**Task prompt**
Report only the number of lines in this material that include the string "lime".

---------------

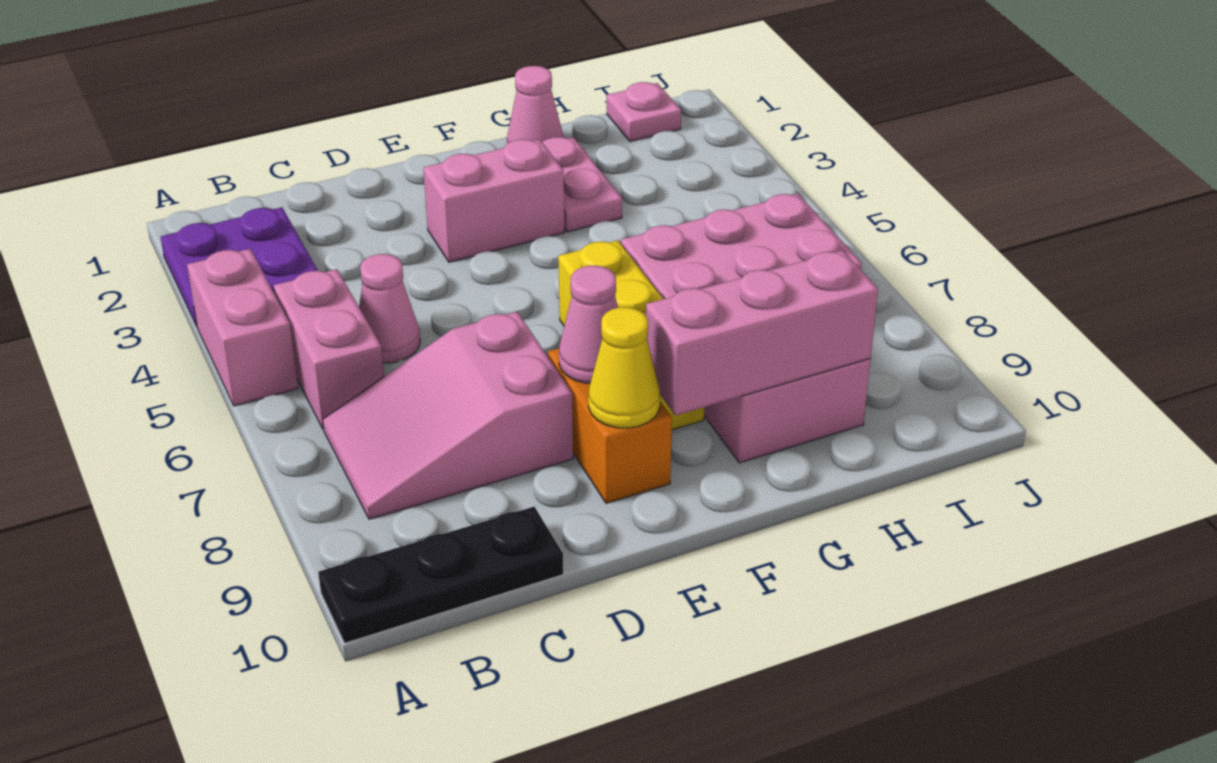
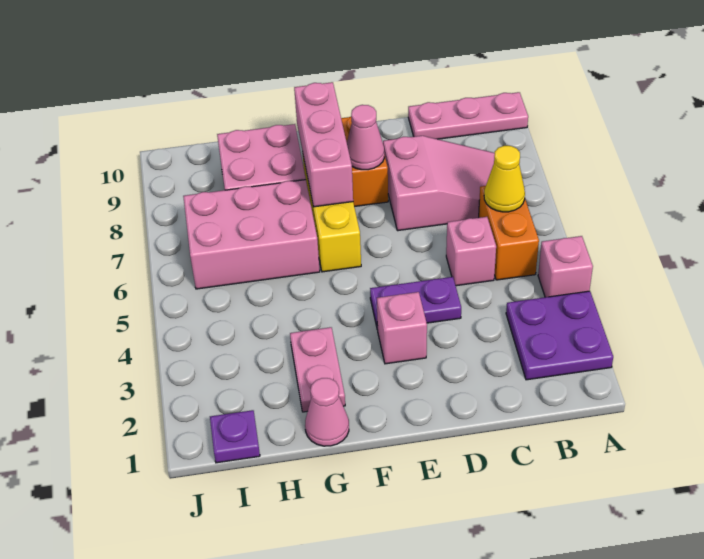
pink brick A4:A5 level 1 -> pink brick A4 level 1
black plate A10:C10 level 1 -> pink plate A10:C10 level 1
pink brick B5:B6 level 1 -> orange brick B5:B6 level 1
pink cone C5 level 1 -> pink brick C5 level 1
none -> purple plate D4:E4 level 1
pink brick E3:F3 level 1 -> pink brick E3 level 1
yellow cone E9 level 2 -> yellow cone B6 level 2
pink brick F9:H9 level 2 -> pink brick F7:F9 level 2
pink plate I1 level 1 -> purple plate I1 level 1

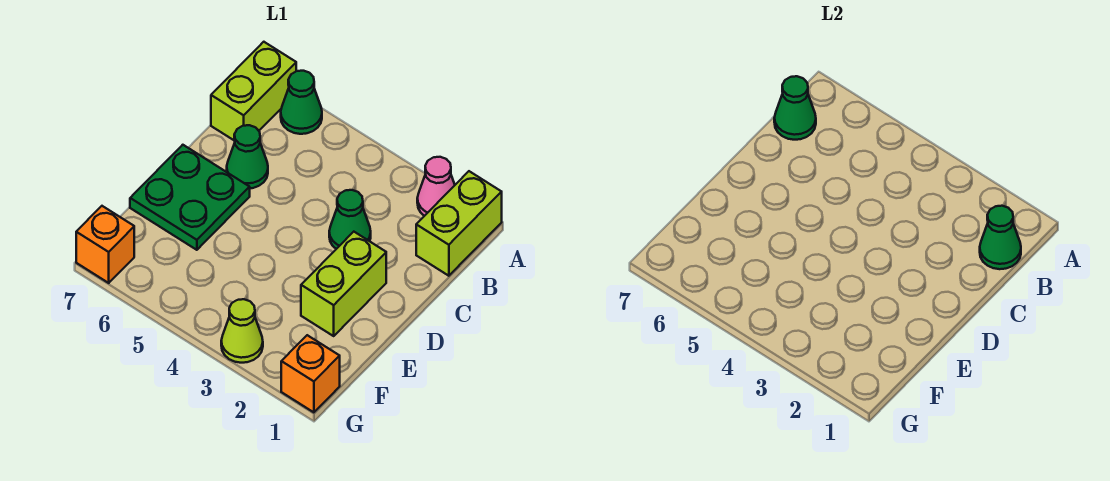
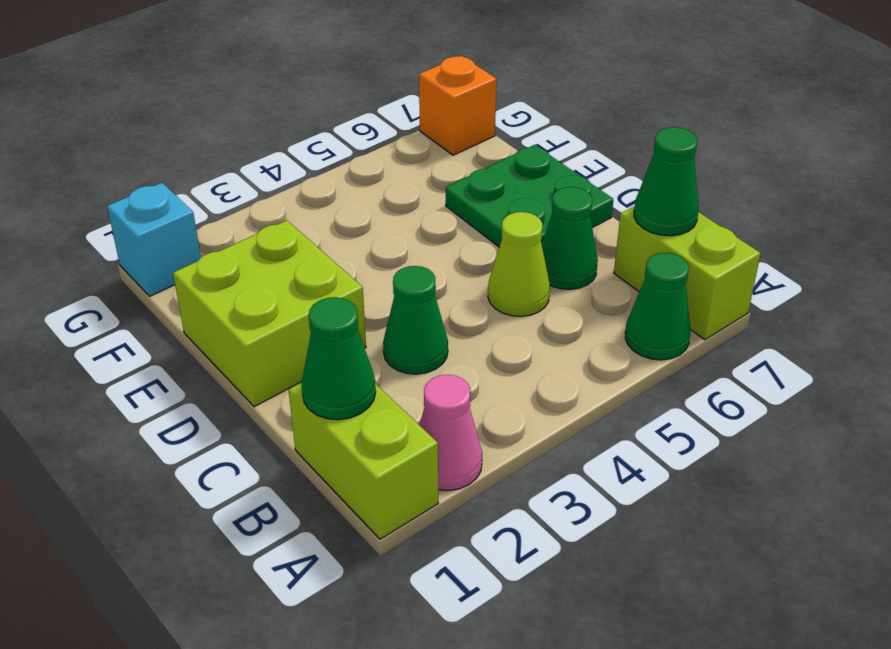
lime brick D2:E2 level 1 -> lime brick D1:E2 level 1
orange brick G1 level 1 -> cyan brick G1 level 1
lime cone G3 level 1 -> lime cone C5 level 1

---------------

**Problem solution**
2